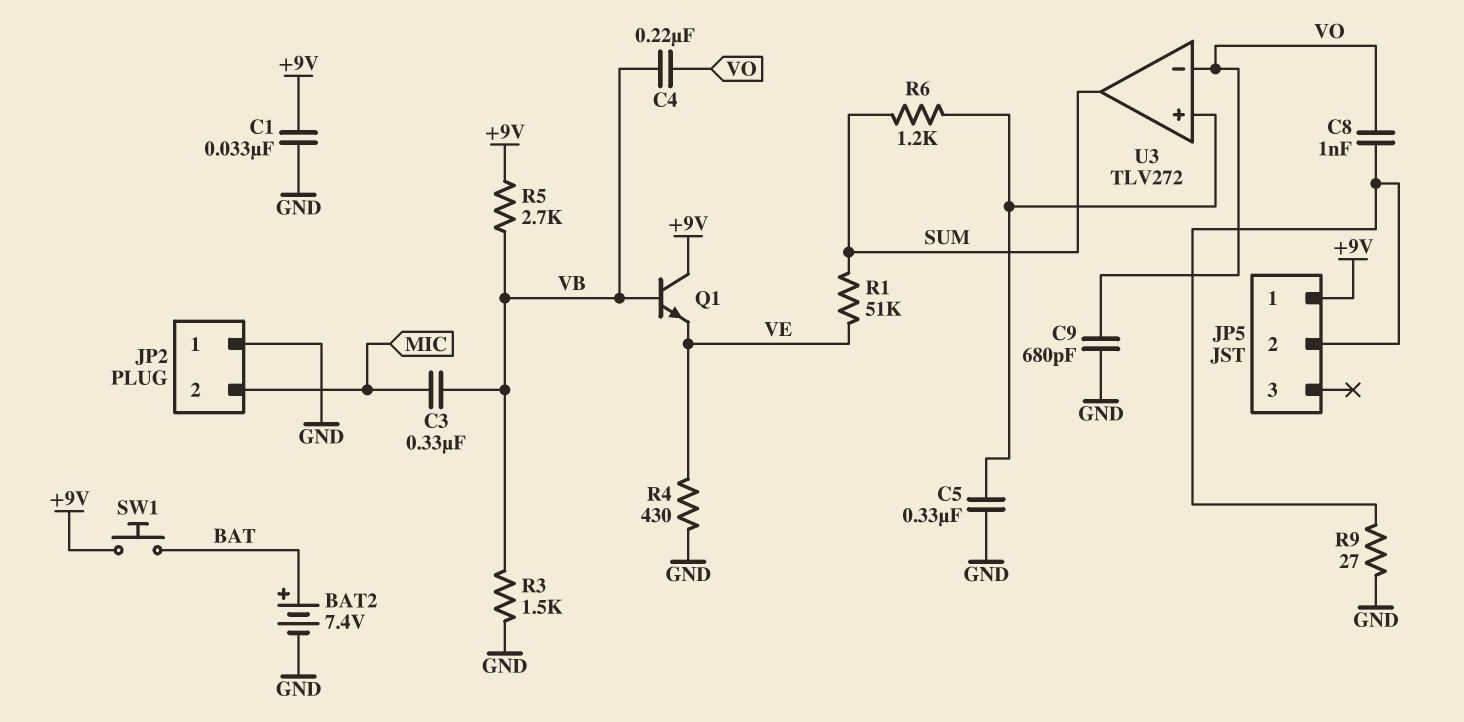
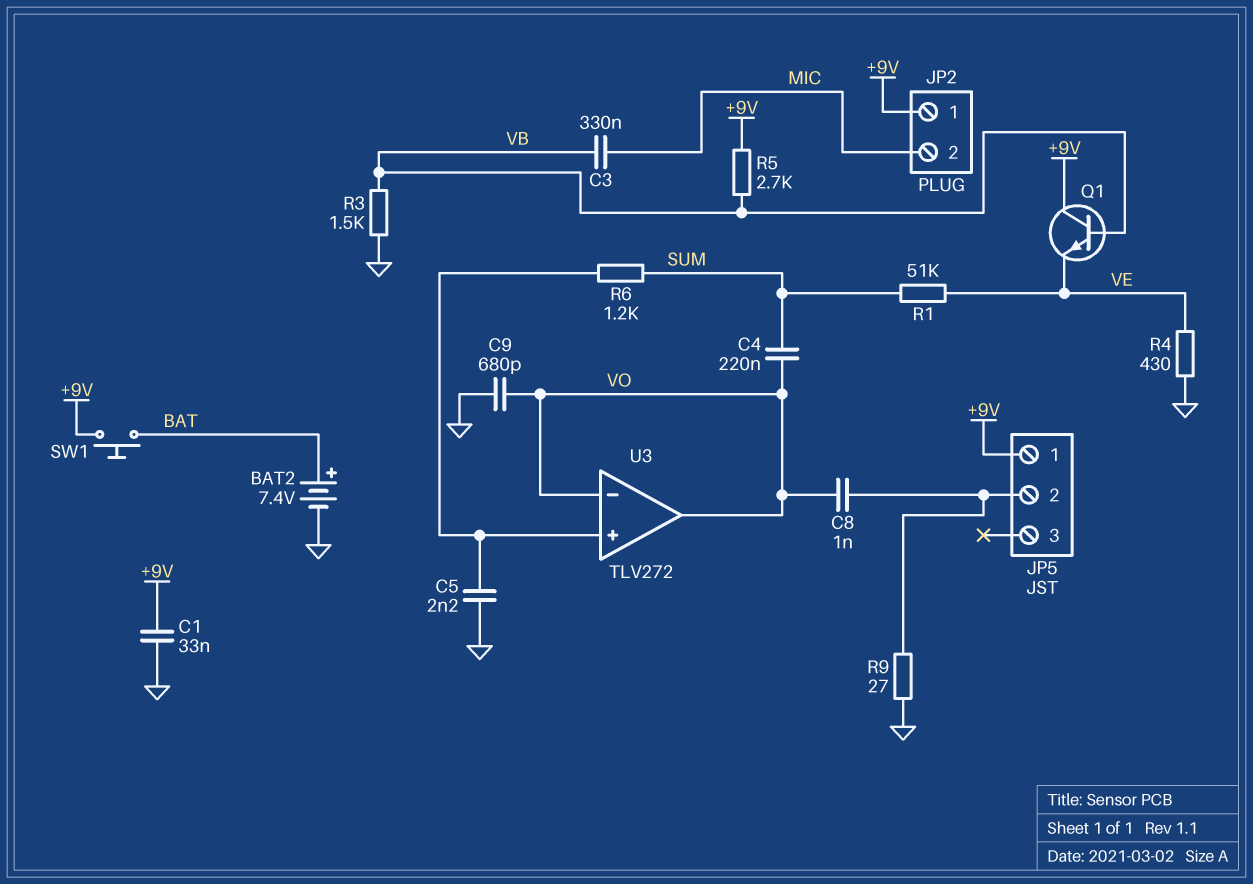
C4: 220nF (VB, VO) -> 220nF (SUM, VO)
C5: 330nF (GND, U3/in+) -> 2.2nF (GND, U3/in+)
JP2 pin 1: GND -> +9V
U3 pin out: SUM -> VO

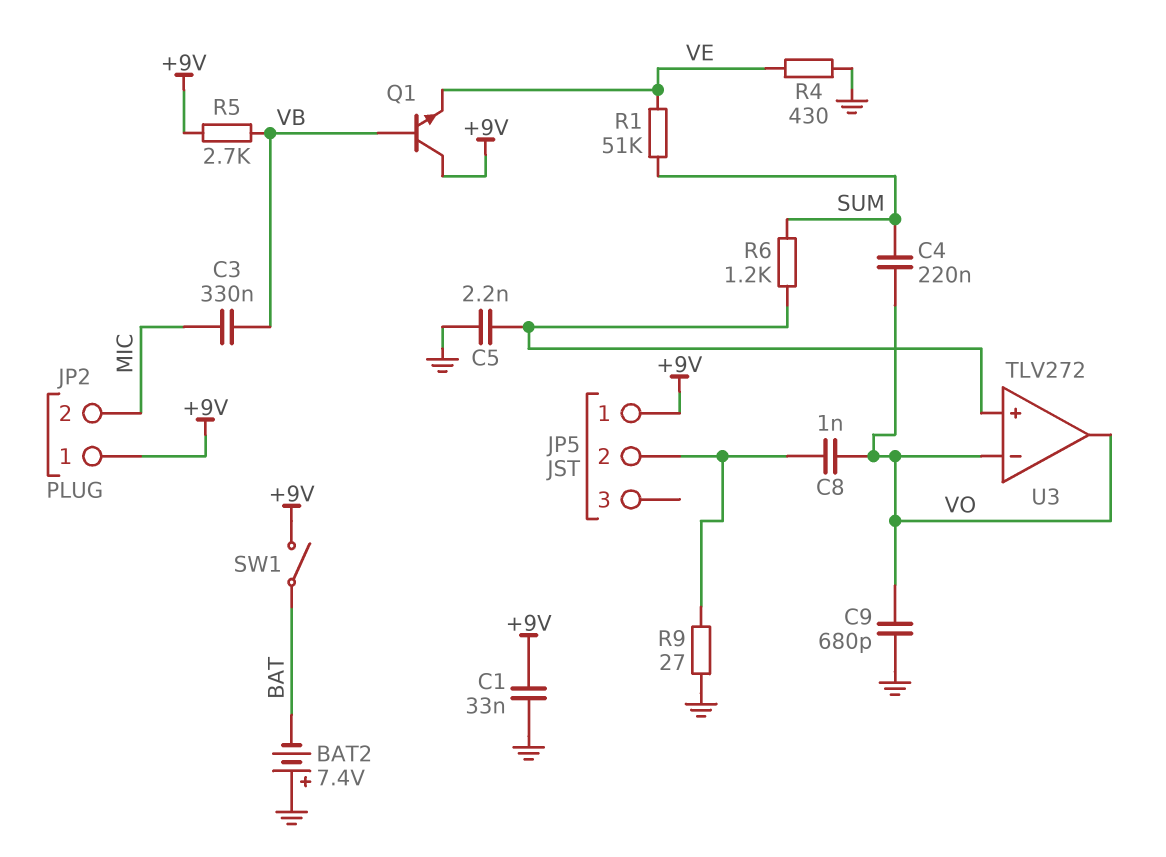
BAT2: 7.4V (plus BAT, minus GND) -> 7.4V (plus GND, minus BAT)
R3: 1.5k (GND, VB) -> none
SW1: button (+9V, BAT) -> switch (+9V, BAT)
====================
WORK REQUIRED: Could you reproduce exactly the lines running from the one with "JP2 pin 1: GND -> +9V" through the final line of the listing above, both included, and drop the pictures?

EXERCISE SOLUTION:
JP2 pin 1: GND -> +9V
U3 pin out: SUM -> VO

BAT2: 7.4V (plus BAT, minus GND) -> 7.4V (plus GND, minus BAT)
R3: 1.5k (GND, VB) -> none
SW1: button (+9V, BAT) -> switch (+9V, BAT)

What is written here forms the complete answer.